*WORK TO BE COMPLETED*: Go over the entries below line by line, copying each one that contains the word "green".

(Object displacement listings)
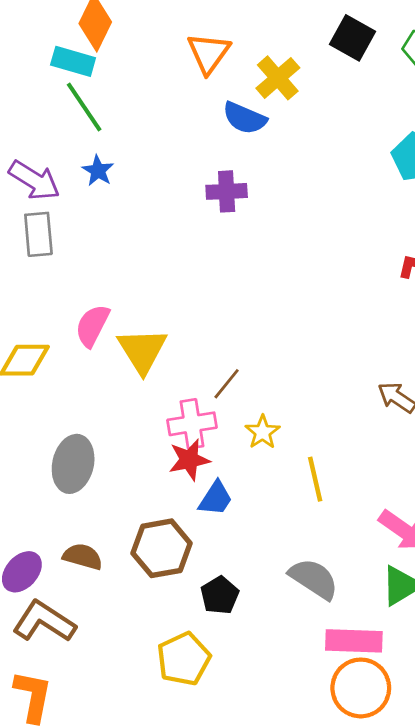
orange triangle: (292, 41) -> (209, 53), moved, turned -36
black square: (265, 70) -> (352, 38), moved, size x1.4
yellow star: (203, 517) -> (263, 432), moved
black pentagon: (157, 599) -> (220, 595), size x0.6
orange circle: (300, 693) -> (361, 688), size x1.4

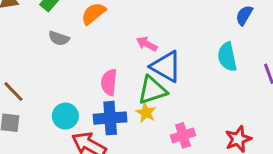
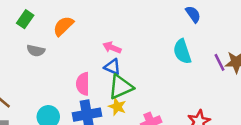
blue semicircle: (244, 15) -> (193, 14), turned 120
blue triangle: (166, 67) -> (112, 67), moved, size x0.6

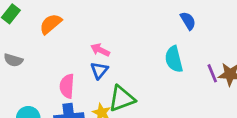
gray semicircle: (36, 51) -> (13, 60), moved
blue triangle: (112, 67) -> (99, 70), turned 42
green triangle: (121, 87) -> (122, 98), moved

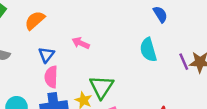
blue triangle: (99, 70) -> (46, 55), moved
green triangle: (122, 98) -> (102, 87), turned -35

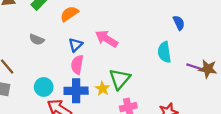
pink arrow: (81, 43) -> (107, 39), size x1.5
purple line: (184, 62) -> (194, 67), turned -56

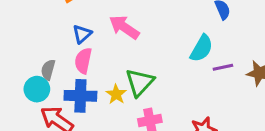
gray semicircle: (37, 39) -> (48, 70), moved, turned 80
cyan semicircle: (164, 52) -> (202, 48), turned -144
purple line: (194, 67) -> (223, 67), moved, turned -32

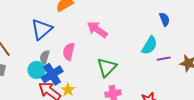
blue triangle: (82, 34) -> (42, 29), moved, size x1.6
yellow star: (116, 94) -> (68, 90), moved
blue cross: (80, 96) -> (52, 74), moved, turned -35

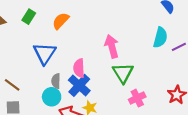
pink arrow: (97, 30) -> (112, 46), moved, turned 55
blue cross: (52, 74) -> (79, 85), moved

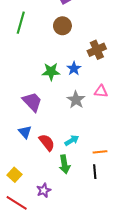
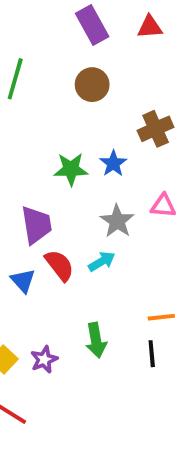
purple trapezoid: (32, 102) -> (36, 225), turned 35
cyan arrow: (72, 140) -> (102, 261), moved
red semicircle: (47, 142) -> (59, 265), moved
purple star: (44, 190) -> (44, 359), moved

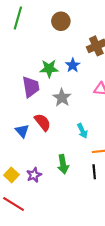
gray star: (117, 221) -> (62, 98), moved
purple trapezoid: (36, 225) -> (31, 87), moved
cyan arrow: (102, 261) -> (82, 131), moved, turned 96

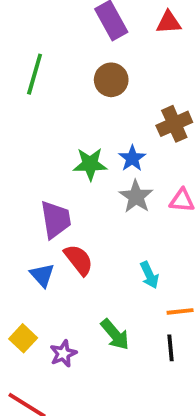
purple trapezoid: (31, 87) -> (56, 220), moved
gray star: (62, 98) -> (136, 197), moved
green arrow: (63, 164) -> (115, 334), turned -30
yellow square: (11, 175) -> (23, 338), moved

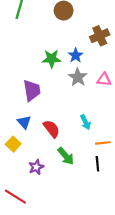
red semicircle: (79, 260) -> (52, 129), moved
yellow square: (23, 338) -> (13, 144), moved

*ANSWER TO THE EXERCISE*:
green triangle: (121, 87) -> (122, 98), moved
green triangle: (122, 98) -> (102, 87), turned -35
green arrow: (63, 164) -> (115, 334), turned -30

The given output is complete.